Copy the entries below exactly, but only from the line containing "purple teapot: 4 -> 2" through the final line.

= Records provided =
═══
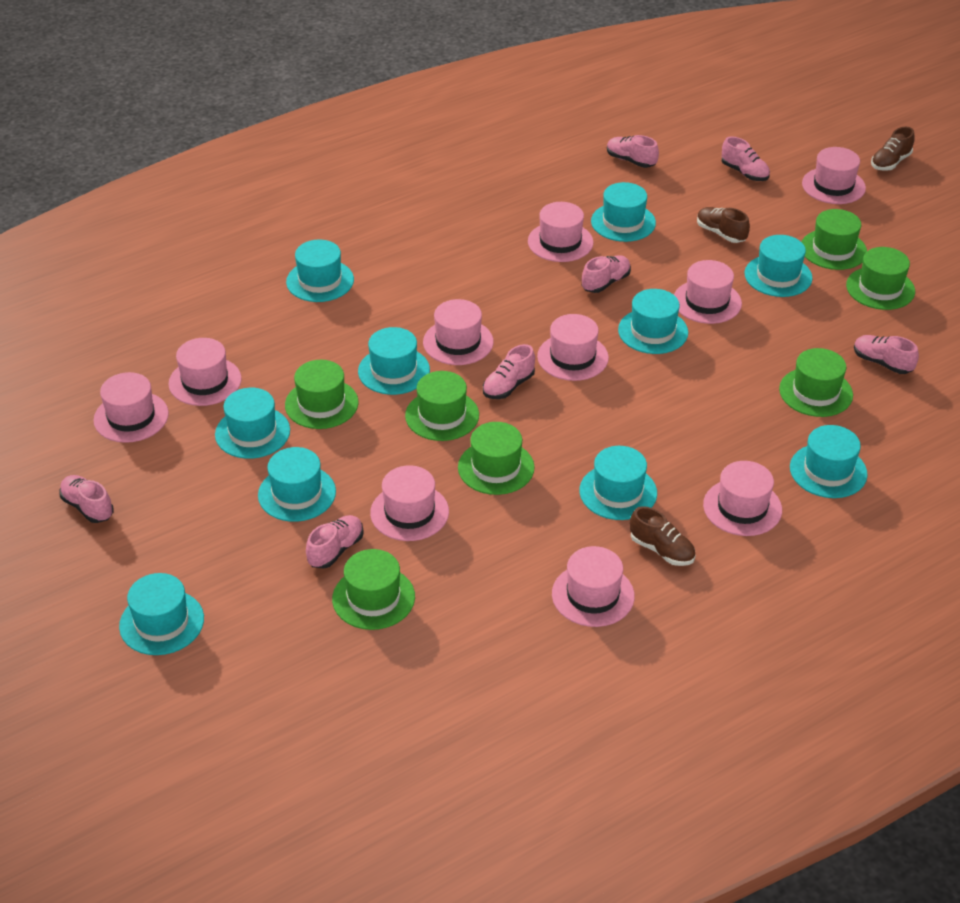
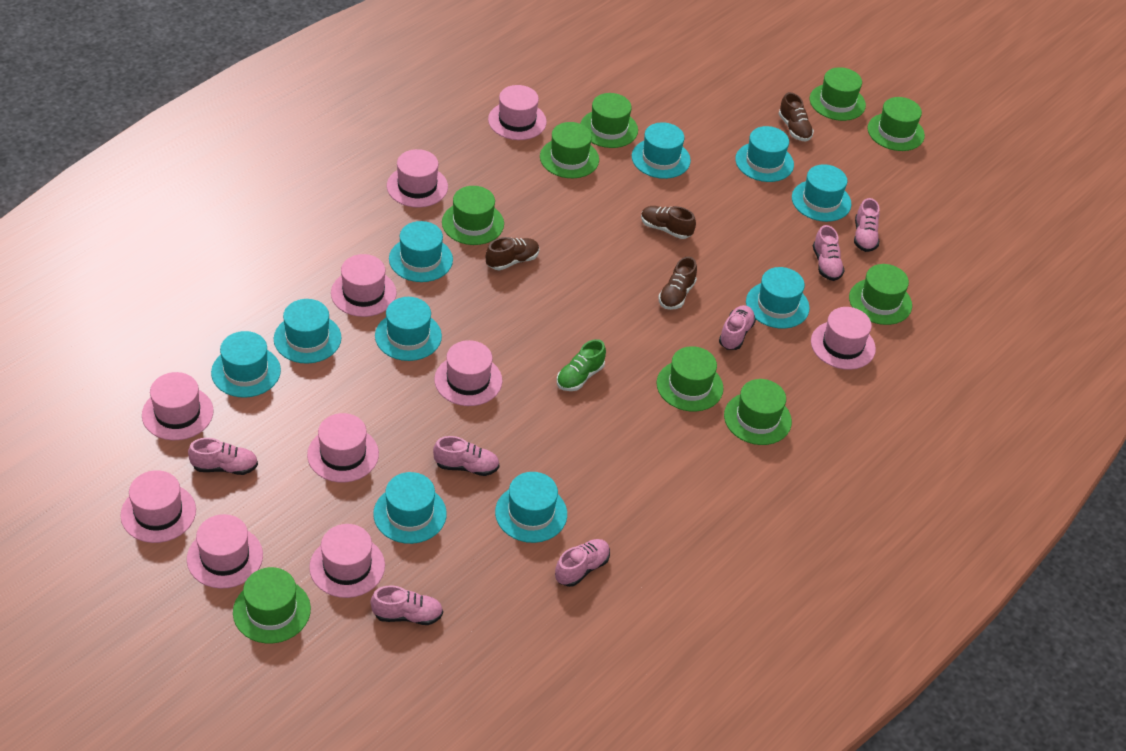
brown shoe: 3 -> 4
green hat: 7 -> 9
green shoe: 0 -> 1

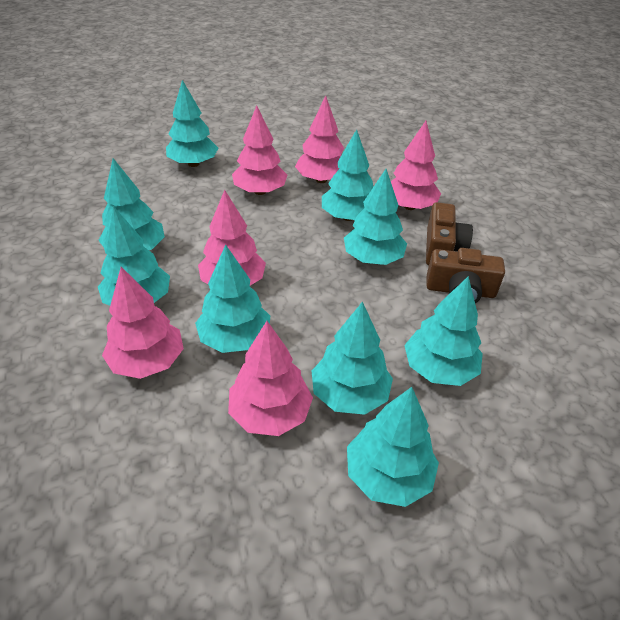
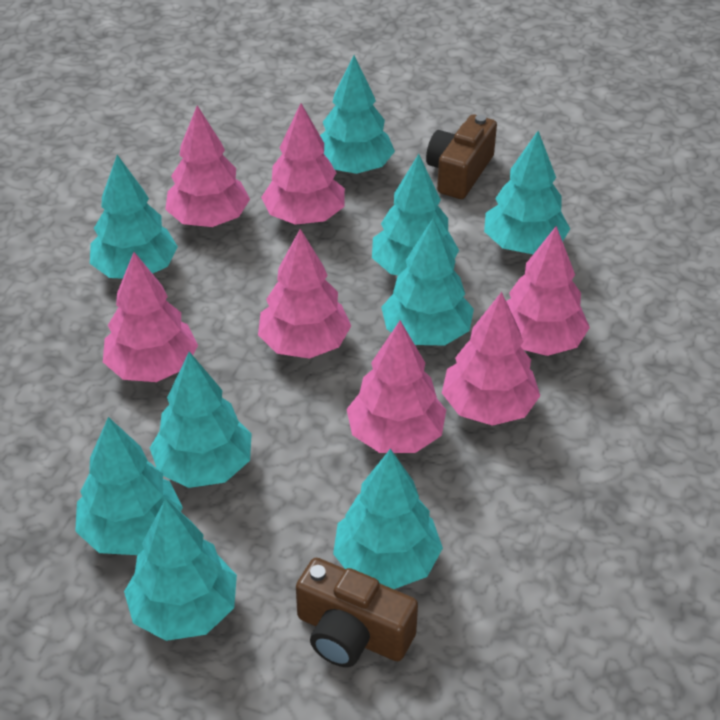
pink tree: 6 -> 7

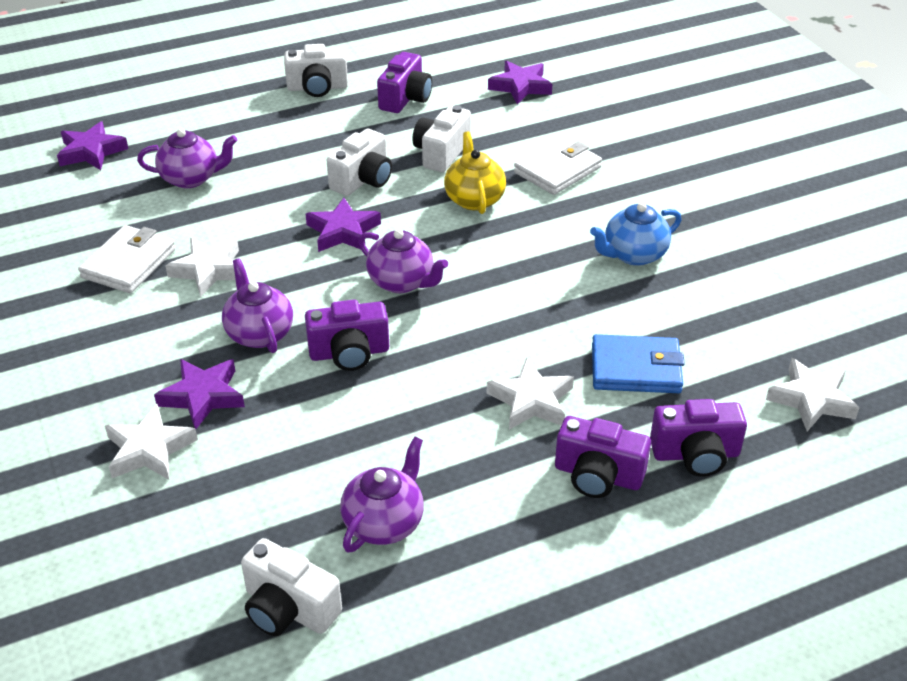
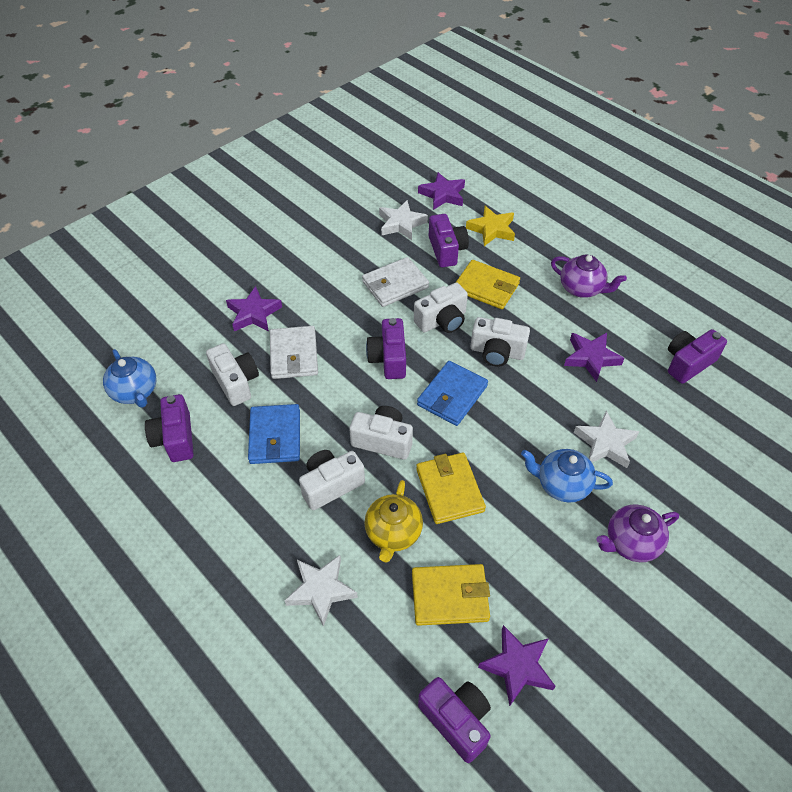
blue teapot: 1 -> 2
blue wallet: 1 -> 2
purple camera: 4 -> 5
purple teapot: 4 -> 2
white camera: 4 -> 5
white star: 4 -> 3
yellow star: 0 -> 1
yellow wallet: 0 -> 3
═══
= Expected answer =
purple teapot: 4 -> 2
white camera: 4 -> 5
white star: 4 -> 3
yellow star: 0 -> 1
yellow wallet: 0 -> 3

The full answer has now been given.